WHAT YOU HAVE TO DO: Tally the lines below that contain the word "lime", then give the tally alone.

** SUPPLIED DATA follows **

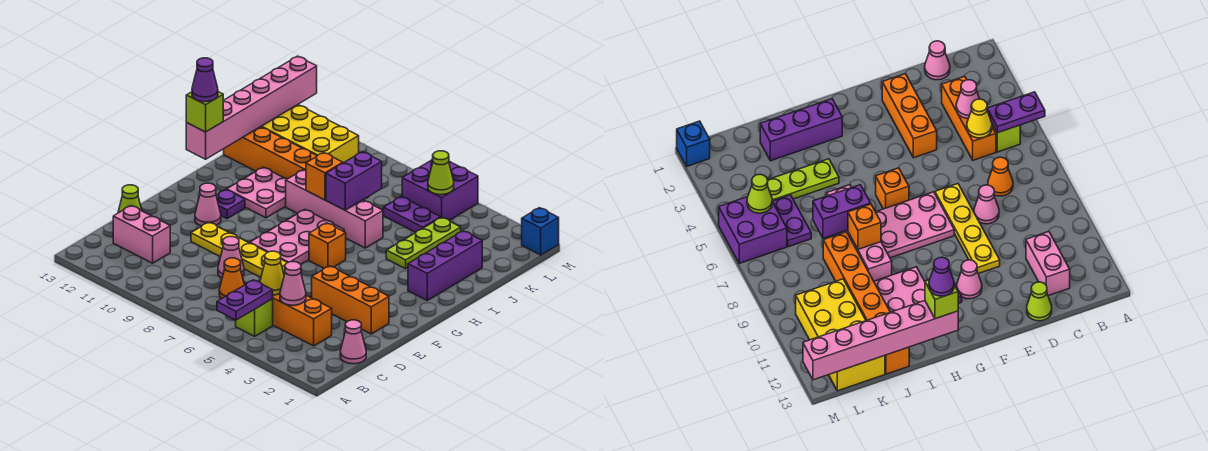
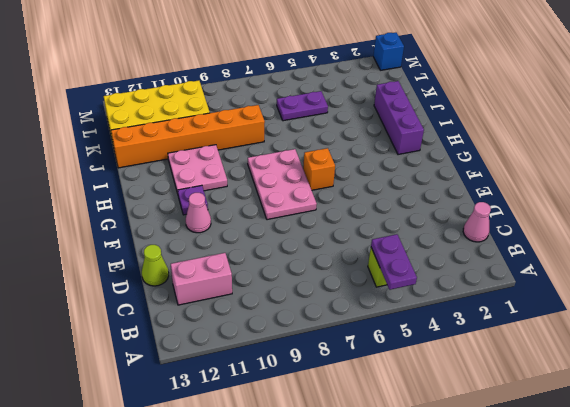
none -> orange 1x3 brick [273,294,332,346]
none -> orange 1x1 cone [219,258,244,298]
none -> pink 1x1 cone [218,237,244,278]
none -> orange 1x3 brick [312,266,389,334]

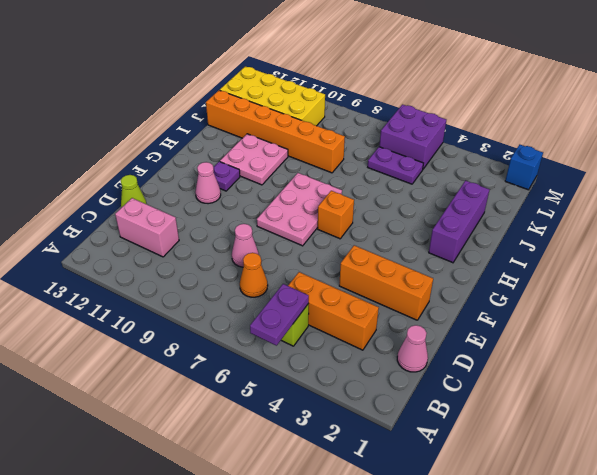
none -> yellow 1x4 plate [191,222,287,277]
none -> lime 1x3 plate [386,217,461,269]
none -> pink 1x4 brick [286,170,383,248]
none -> pink 1x1 cone [280,262,306,305]

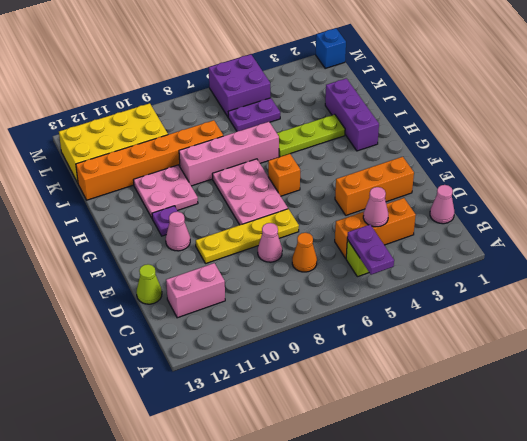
lime 1x3 plate [277,114,345,157] -> lime 1x3 plate turned to [386,217,461,269]
none -> yellow 1x1 cone [260,251,284,295]
none -> pink 1x6 brick [186,56,317,159]
none -> purple 1x2 brick [326,152,382,210]
none -> orange 1x1 brick [306,153,343,200]

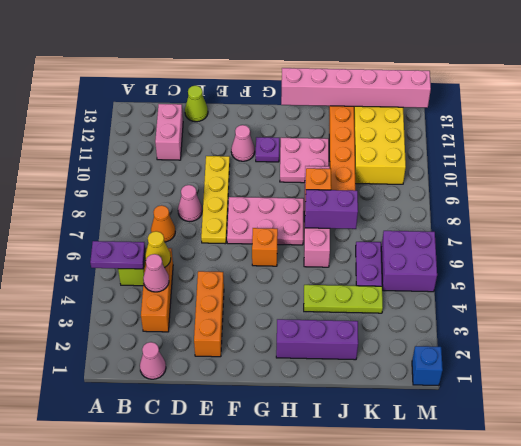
none -> lime 1x1 cone [428,151,454,195]
none -> lime 1x1 brick [186,92,223,132]
none -> purple 1x1 cone [192,58,218,102]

** End of SUPPLIED DATA **

EXERCISE SOLUTION: 4